§ What to work on:
Please set down only the lines from the one containing "U101: ATtiny13A -> ATtiny45" through the end of the entries below, exactly, minus any pictures.

§ Source material:
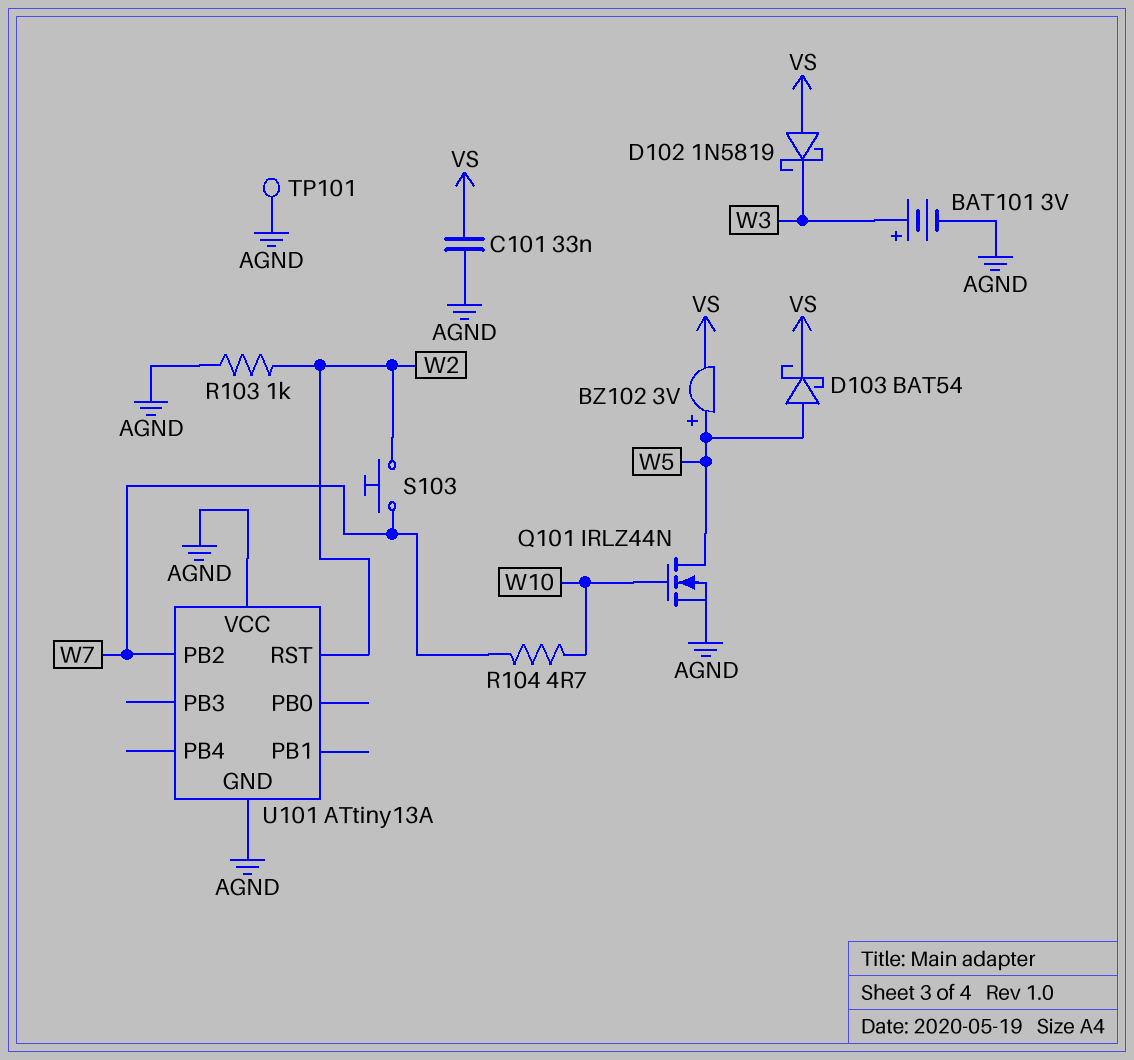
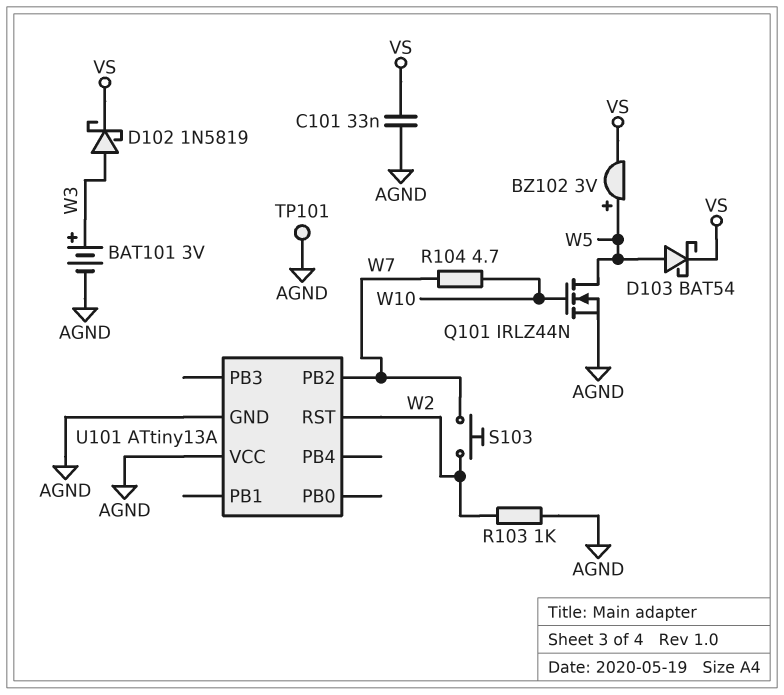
D102: schottky 1N5819 (A VS, K W3) -> schottky 1N5819 (A W3, K VS)

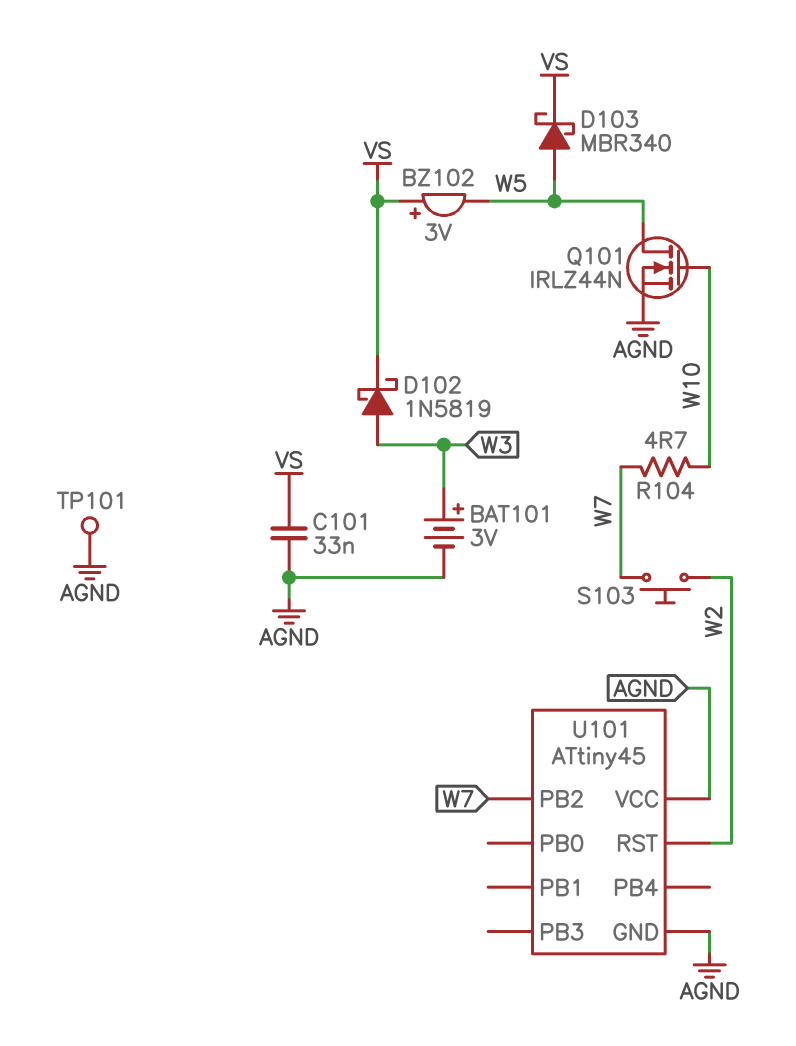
BZ102: buzzer 3V (plus W5, minus VS) -> buzzer 3V (plus VS, minus W5)
D103: schottky BAT54 (A W5, K VS) -> schottky MBR340 (A W5, K VS)
R103: 1k (AGND, W2) -> none
U101: ATtiny13A -> ATtiny45

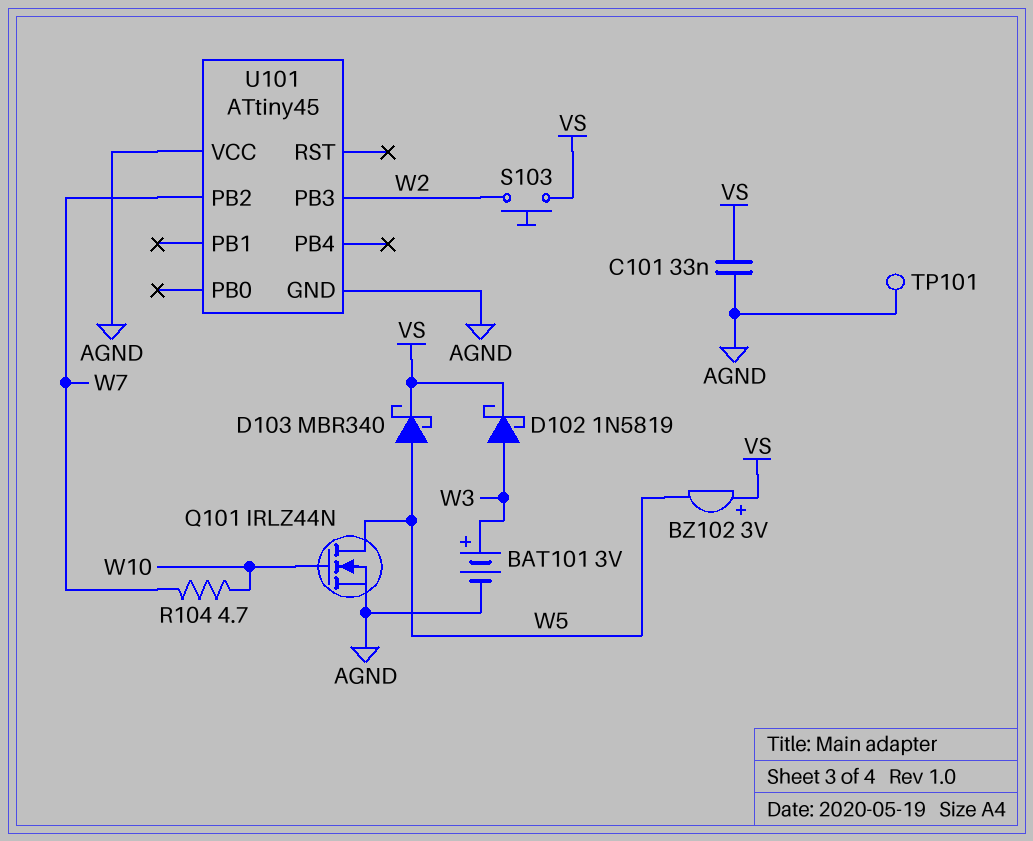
S103: button (W2, W7) -> button (VS, W2)
U101 pin PB3: none -> W2
U101 pin RST: W2 -> none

§ Your solution:
U101: ATtiny13A -> ATtiny45

S103: button (W2, W7) -> button (VS, W2)
U101 pin PB3: none -> W2
U101 pin RST: W2 -> none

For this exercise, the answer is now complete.